» **RECORDS FOR THE TASK**
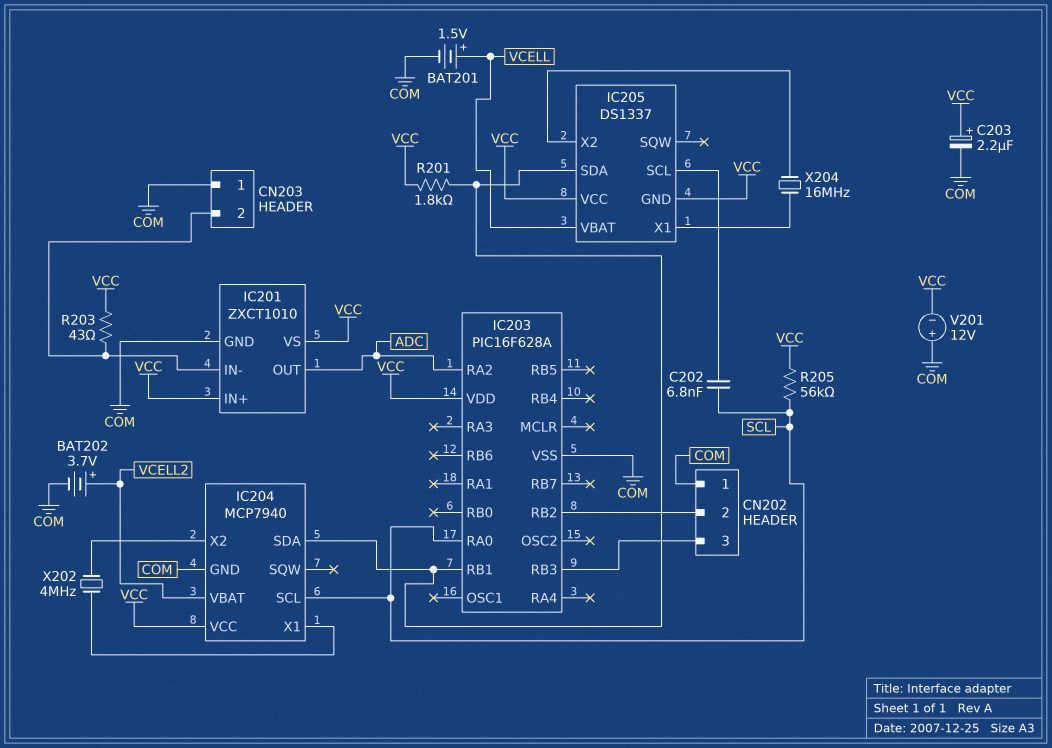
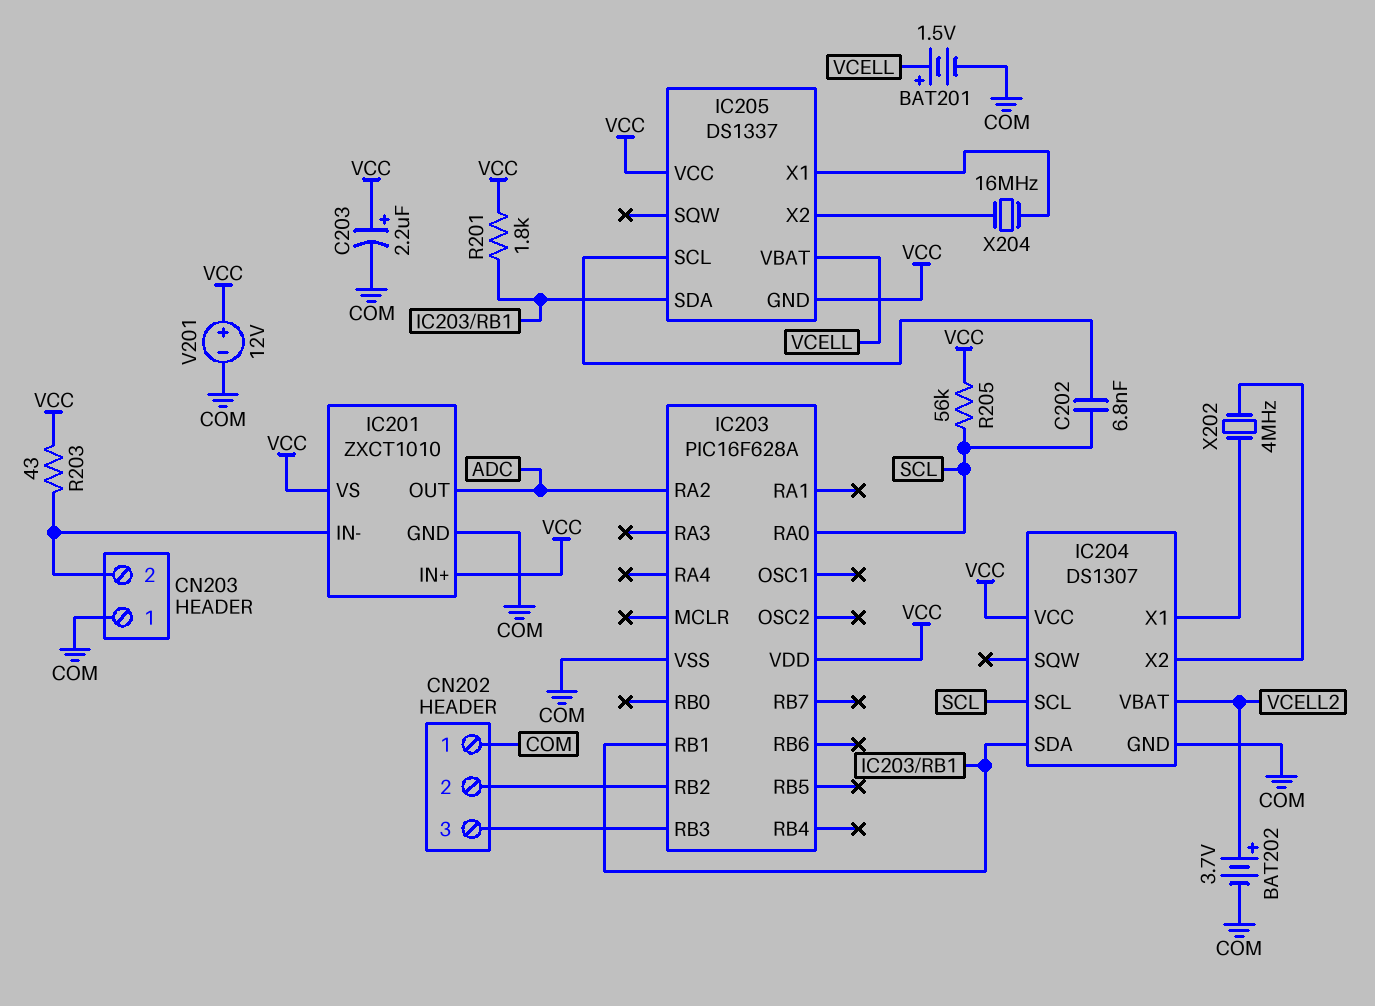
IC204: MCP7940 -> DS1307
V201: 12V (plus COM, minus VCC) -> 12V (plus VCC, minus COM)

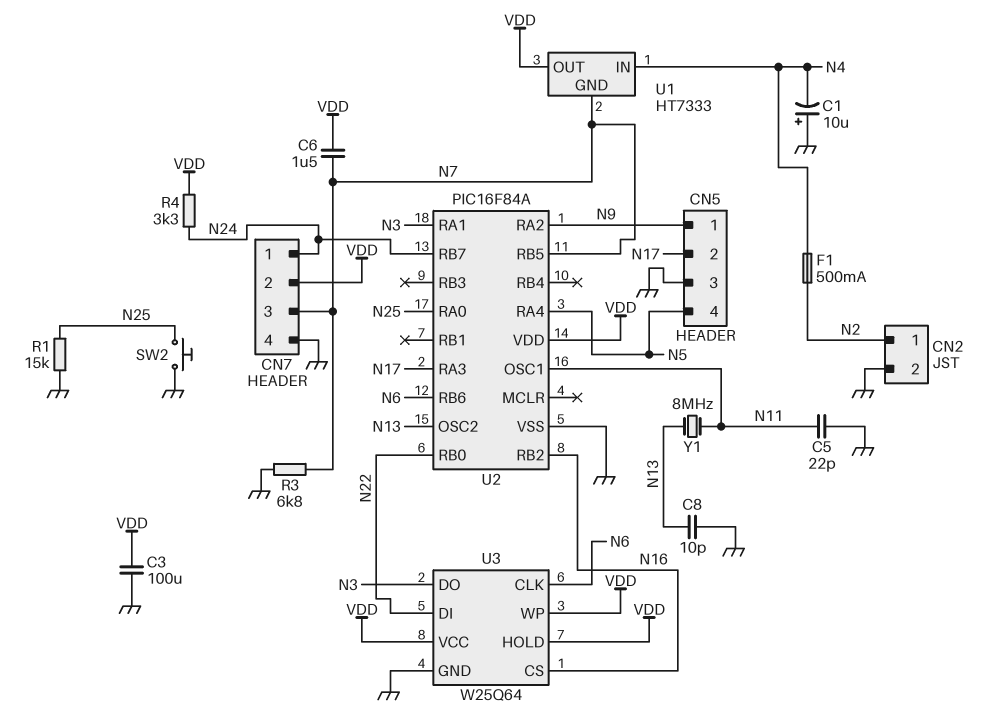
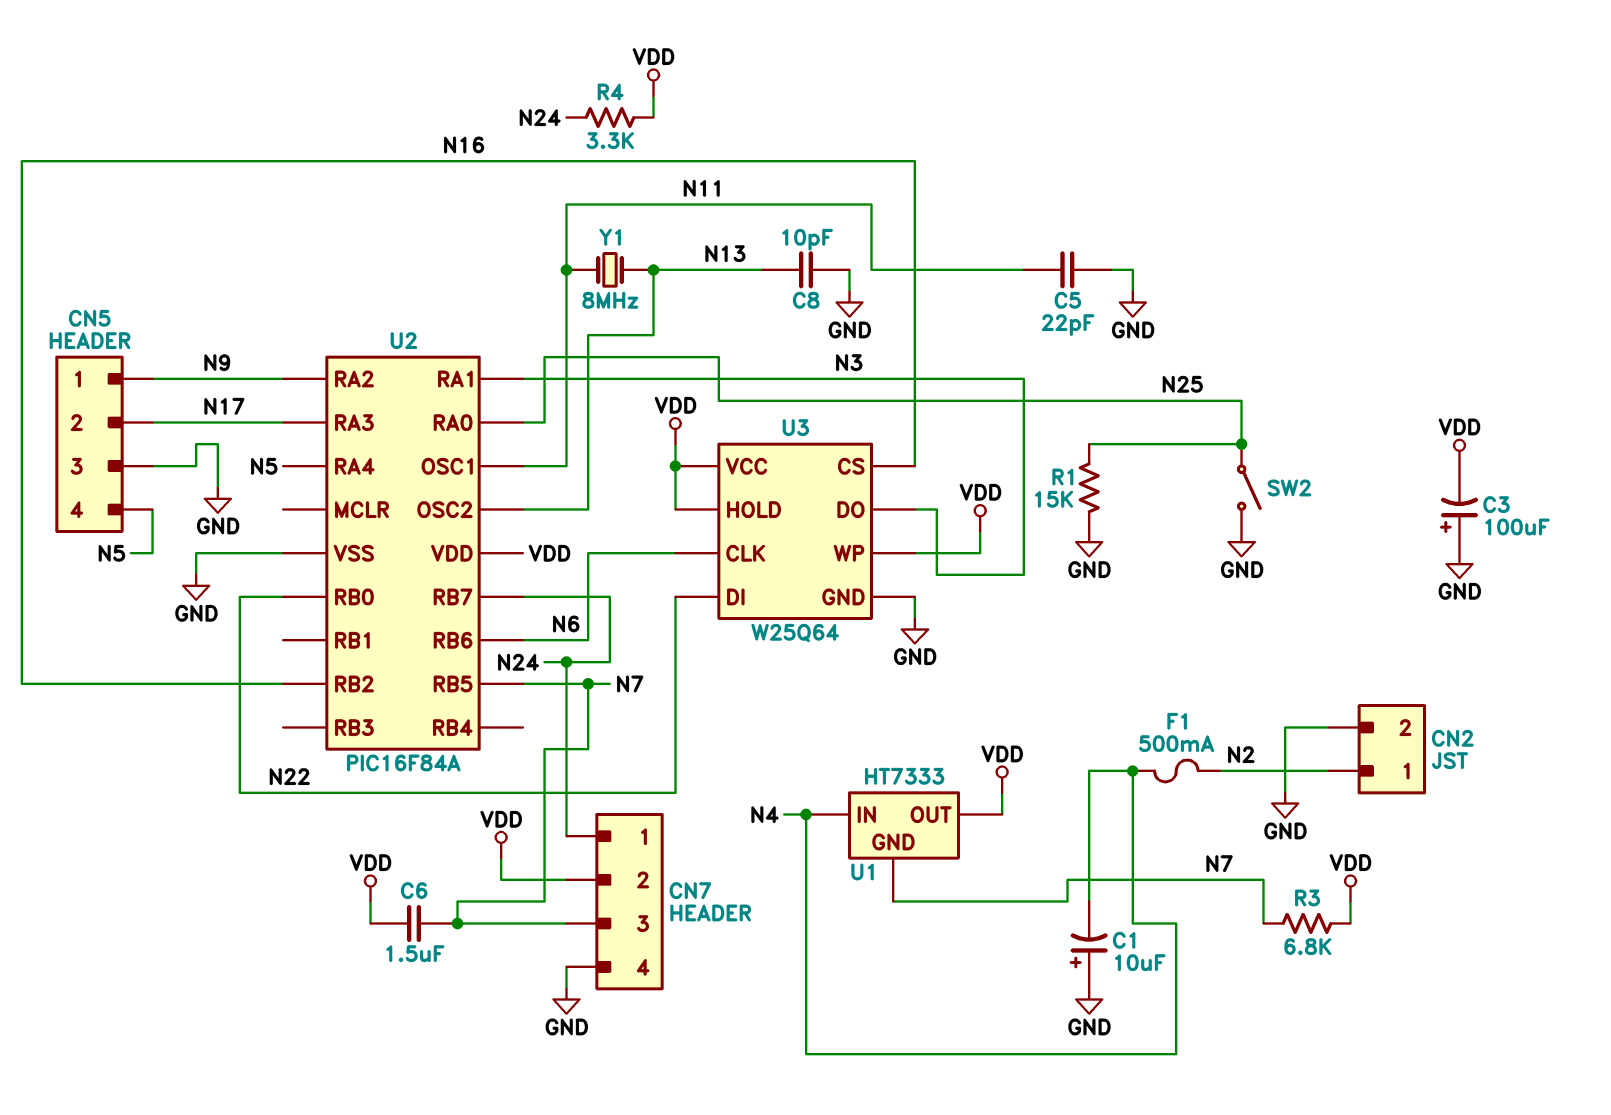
C3: 100uF (GND, VDD) -> 100uF (plus GND, minus VDD)
R3: 6.8k (GND, N7) -> 6.8k (N7, VDD)
SW2: button (GND, N25) -> switch (GND, N25)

» **EXERCISE DESCRIPTION**
The material above must be set down word for word, with no picture carried over.

» **ANSWER FOR THIS EXERCISE**
IC204: MCP7940 -> DS1307
V201: 12V (plus COM, minus VCC) -> 12V (plus VCC, minus COM)

C3: 100uF (GND, VDD) -> 100uF (plus GND, minus VDD)
R3: 6.8k (GND, N7) -> 6.8k (N7, VDD)
SW2: button (GND, N25) -> switch (GND, N25)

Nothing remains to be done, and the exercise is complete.